What you are asked to do - The records that follow are to be repeated exactly, with the pictures removed.

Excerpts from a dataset
- Opening Delimiter -

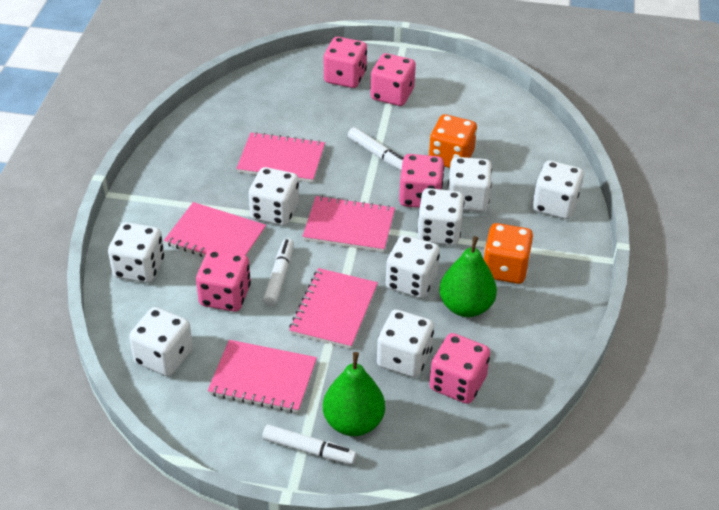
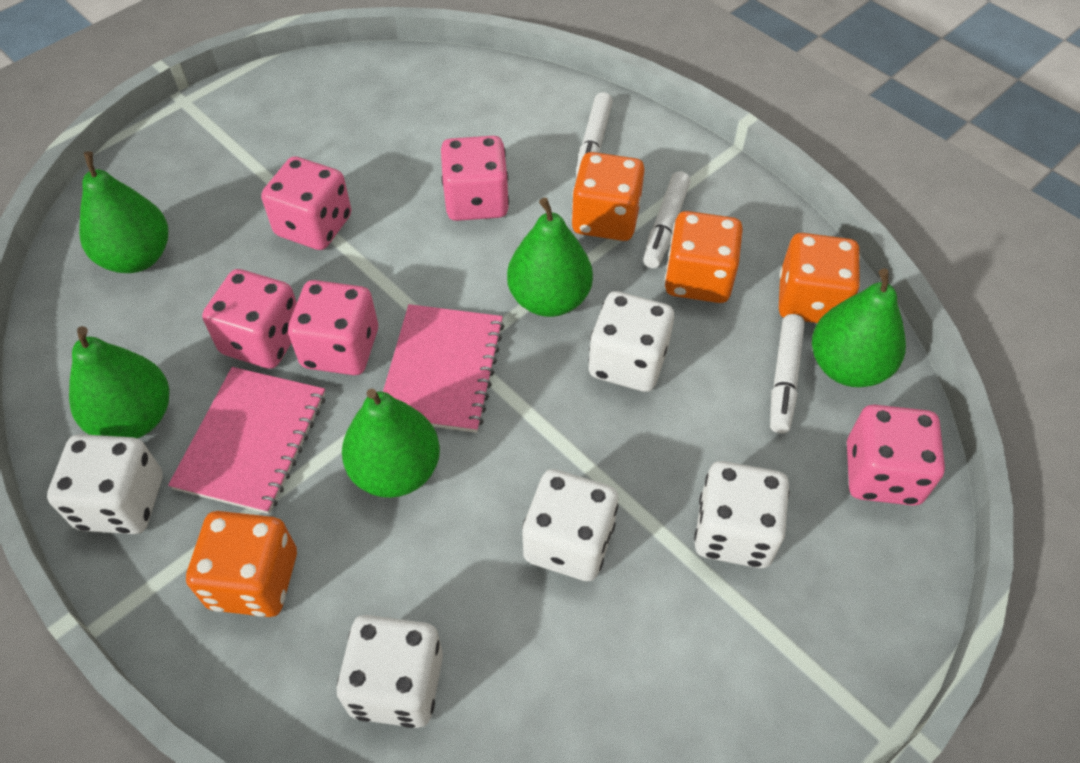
green pear: 2 -> 5
orange dice: 2 -> 4
pink notebook: 5 -> 2
white dice: 8 -> 5

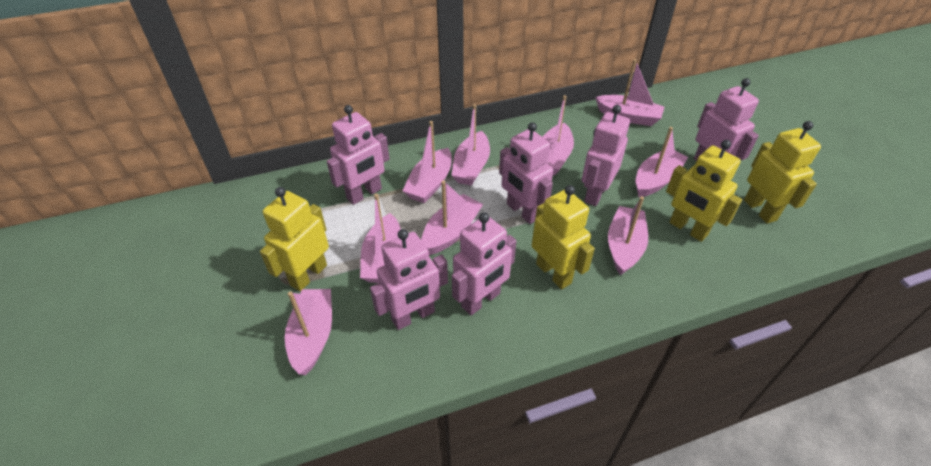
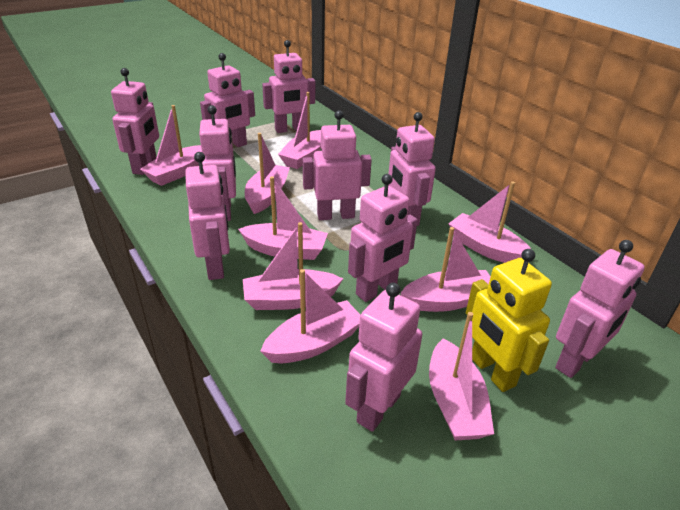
pink robot: 6 -> 10
yellow robot: 4 -> 1

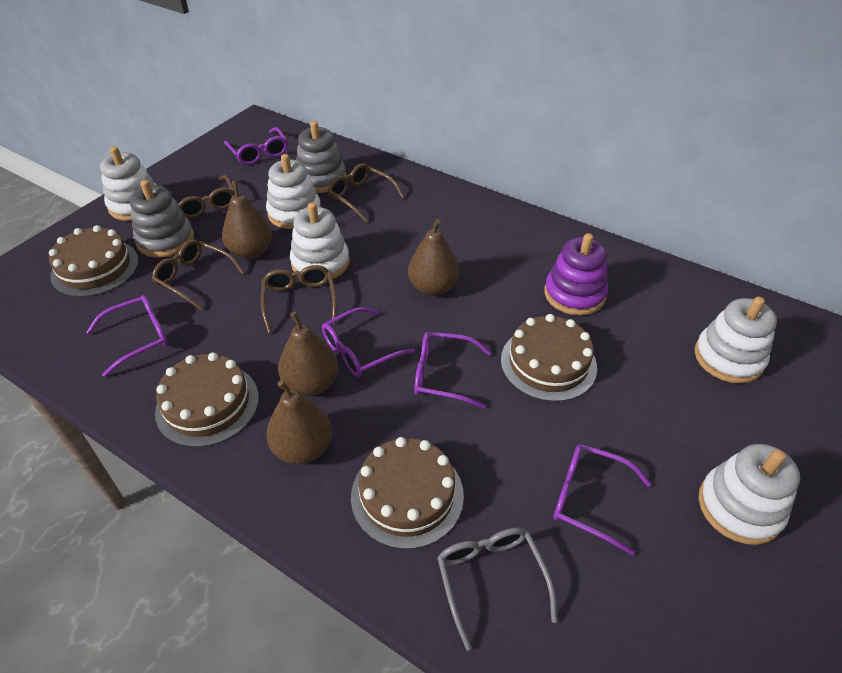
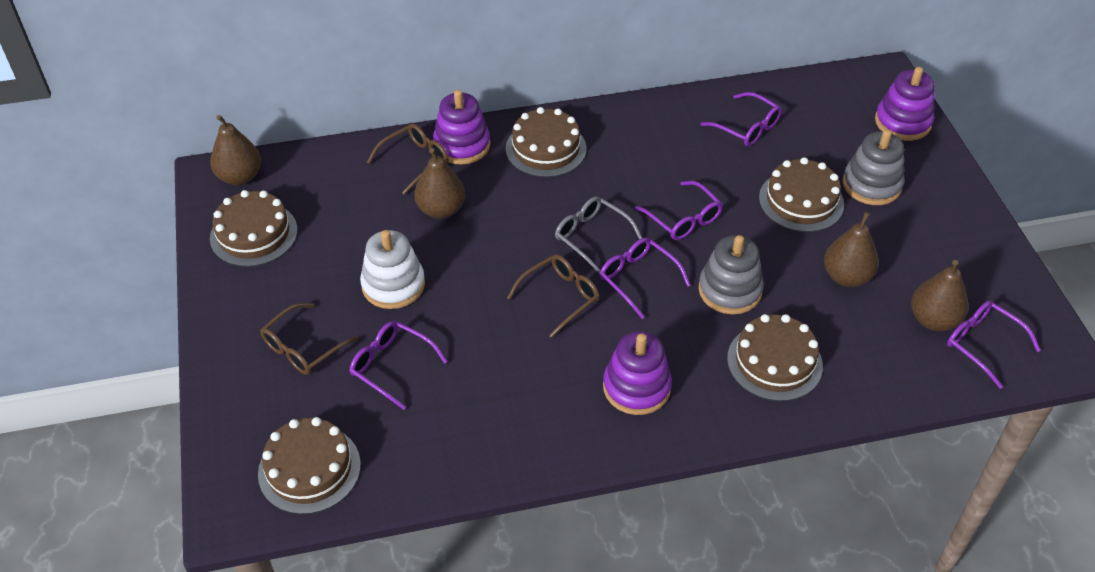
brown cake: 4 -> 5
brown glasses: 4 -> 3
purple stacking toy: 1 -> 3
white stacking toy: 5 -> 1

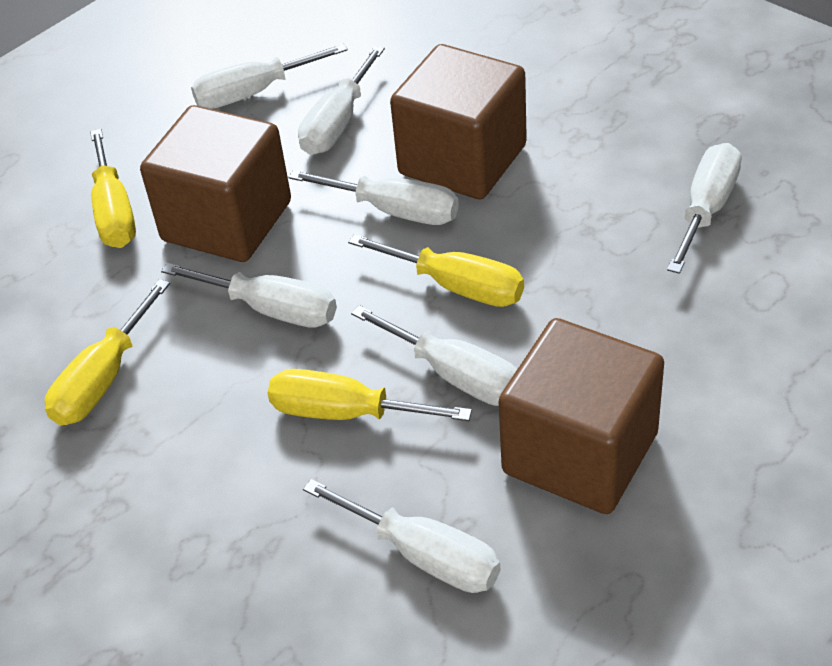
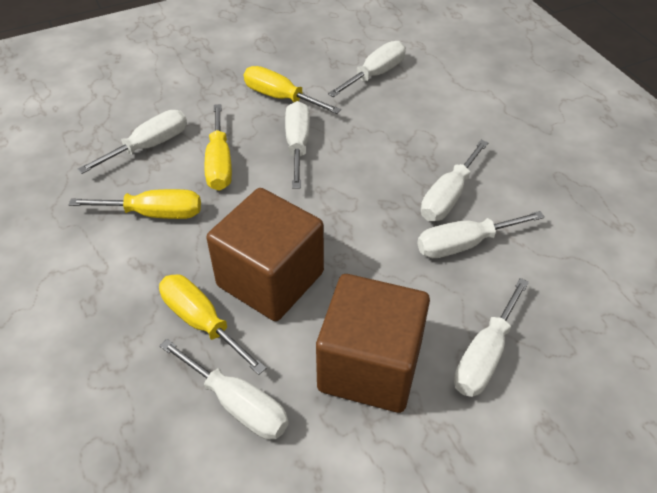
brown cube: 3 -> 2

- Closing Delimiter -

Answer for the task -
green pear: 2 -> 5
orange dice: 2 -> 4
pink notebook: 5 -> 2
white dice: 8 -> 5

pink robot: 6 -> 10
yellow robot: 4 -> 1

brown cake: 4 -> 5
brown glasses: 4 -> 3
purple stacking toy: 1 -> 3
white stacking toy: 5 -> 1

brown cube: 3 -> 2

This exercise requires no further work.